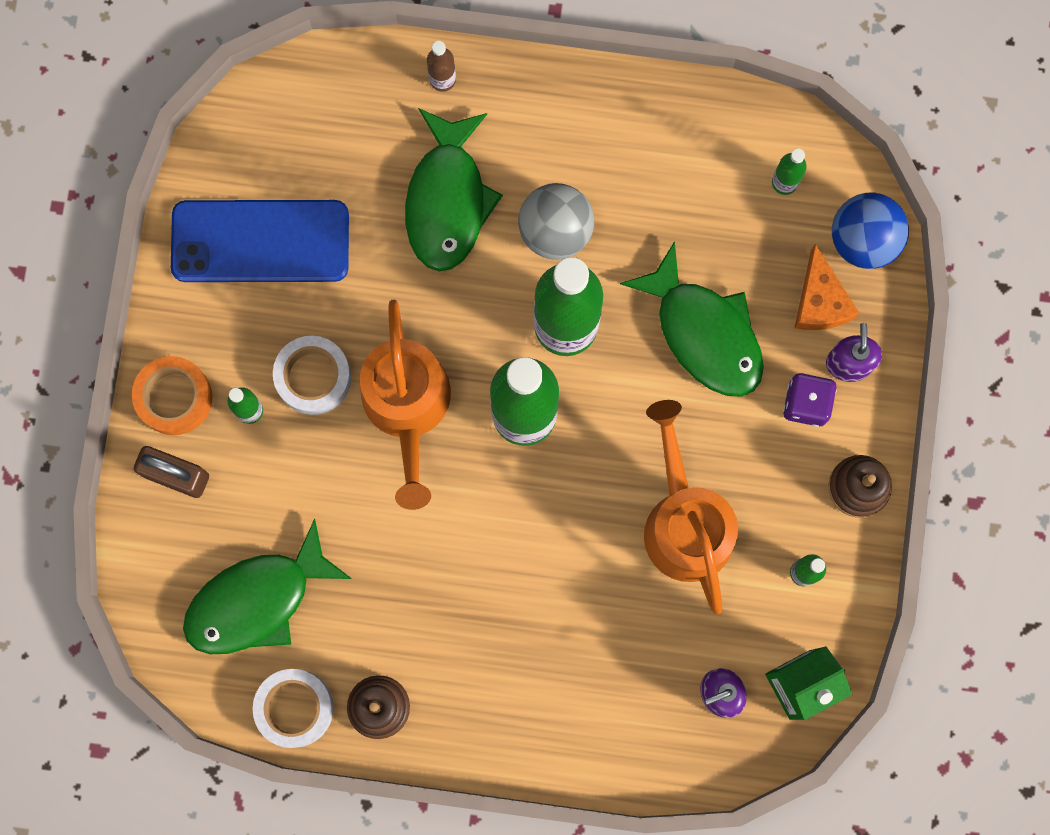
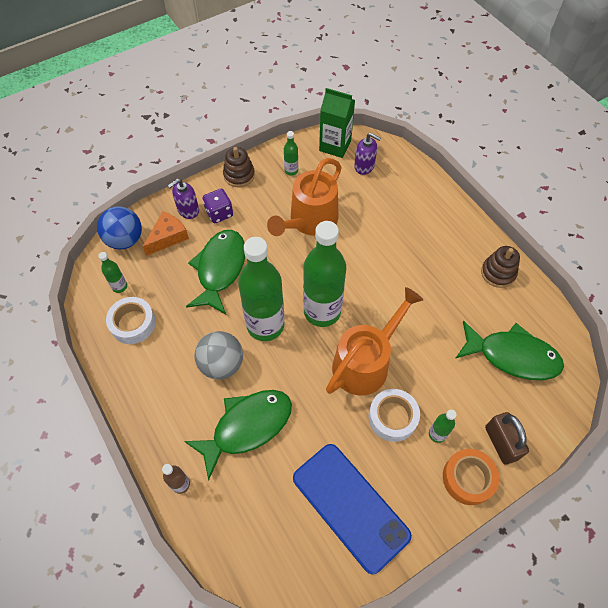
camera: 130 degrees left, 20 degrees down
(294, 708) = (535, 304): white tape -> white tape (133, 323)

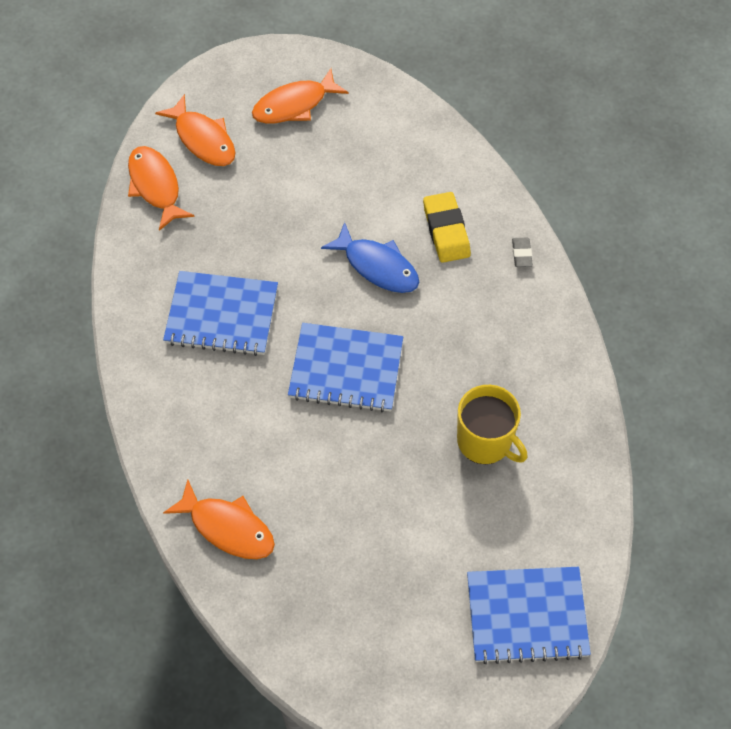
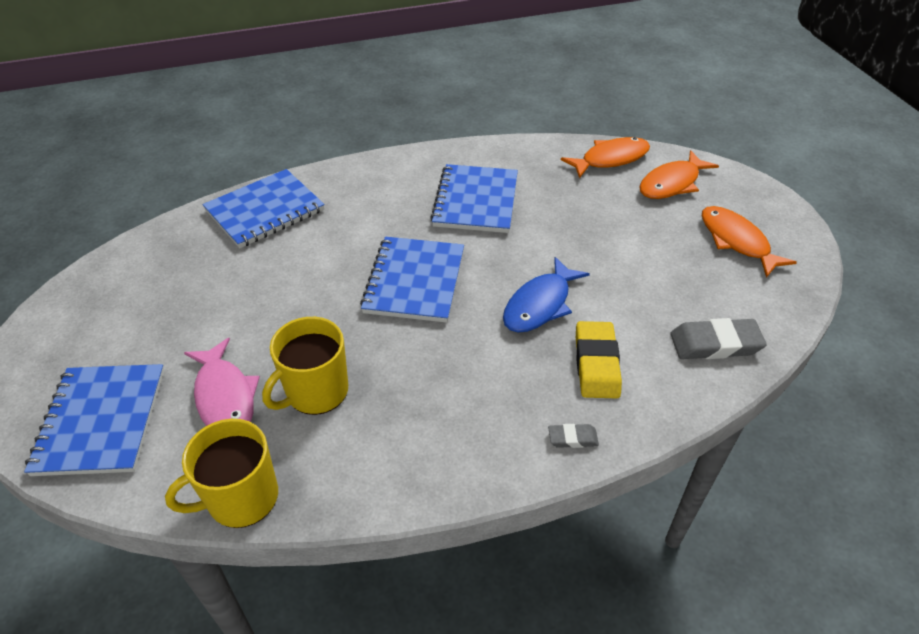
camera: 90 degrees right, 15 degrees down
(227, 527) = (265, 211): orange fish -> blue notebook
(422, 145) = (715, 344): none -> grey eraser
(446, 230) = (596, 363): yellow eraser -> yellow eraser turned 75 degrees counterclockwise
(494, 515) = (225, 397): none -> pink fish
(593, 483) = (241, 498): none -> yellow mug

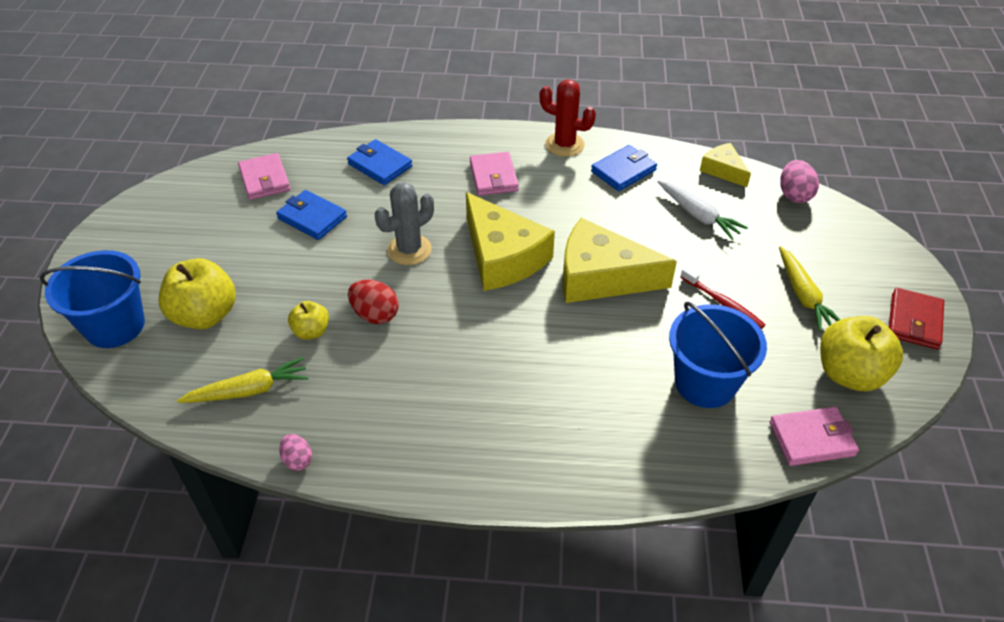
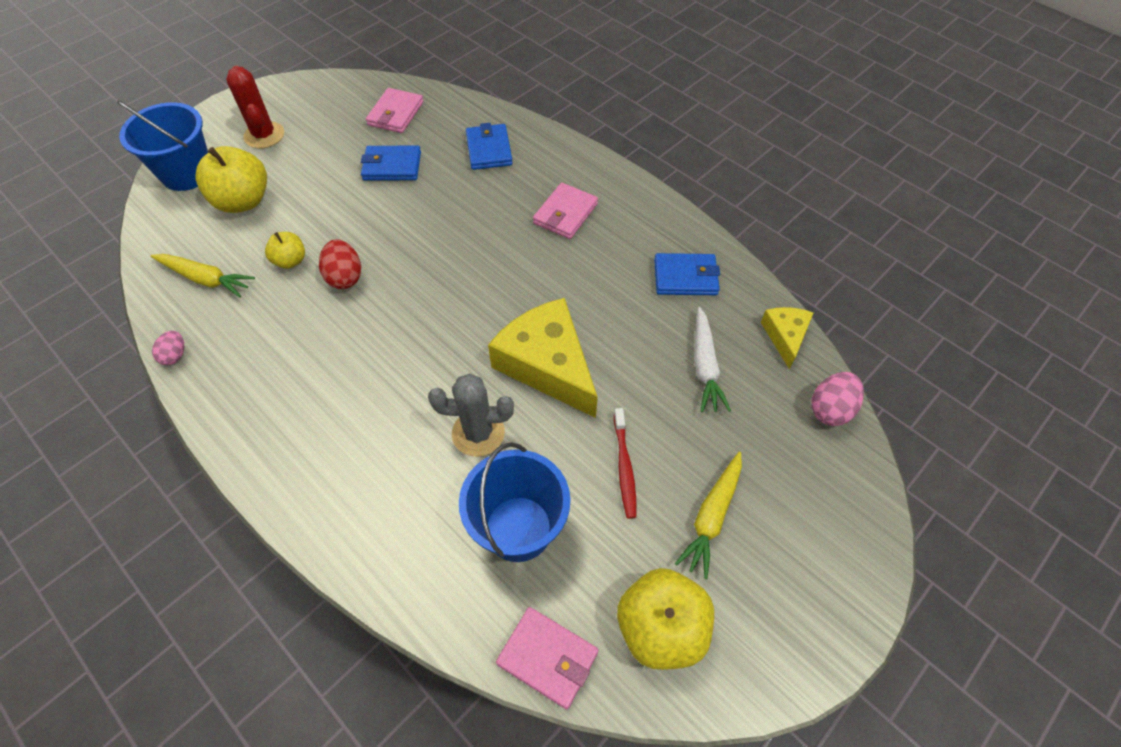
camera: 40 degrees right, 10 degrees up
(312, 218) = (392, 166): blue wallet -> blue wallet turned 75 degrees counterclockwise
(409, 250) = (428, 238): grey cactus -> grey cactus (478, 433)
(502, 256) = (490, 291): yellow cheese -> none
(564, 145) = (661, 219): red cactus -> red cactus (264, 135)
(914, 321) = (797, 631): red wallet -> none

________

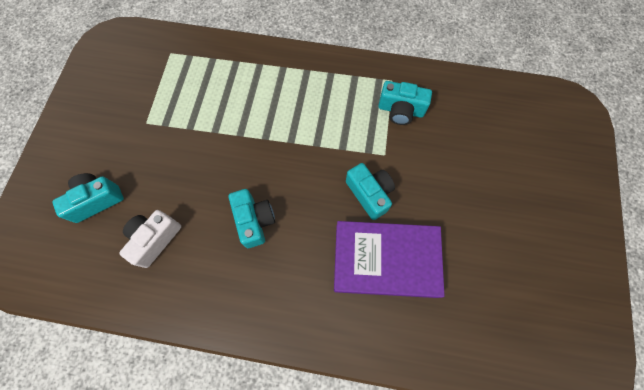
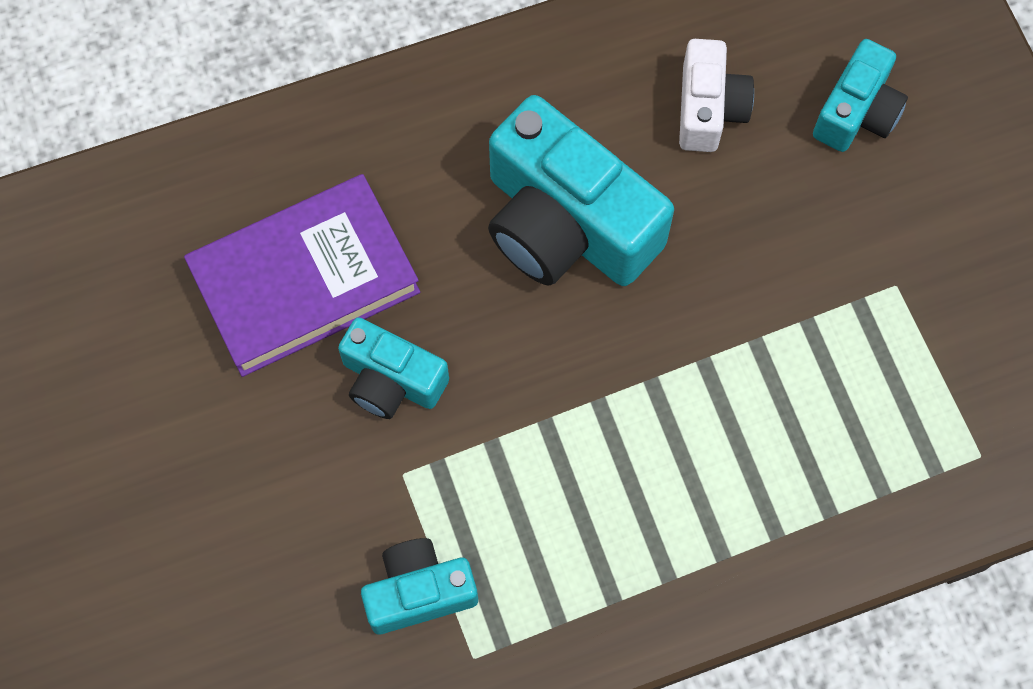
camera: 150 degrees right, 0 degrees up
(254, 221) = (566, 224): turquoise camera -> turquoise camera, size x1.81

________

[Exercise requirements] A count is needed of the lines above that hold the word "yellow"; give that count and no other text.

[Response] 3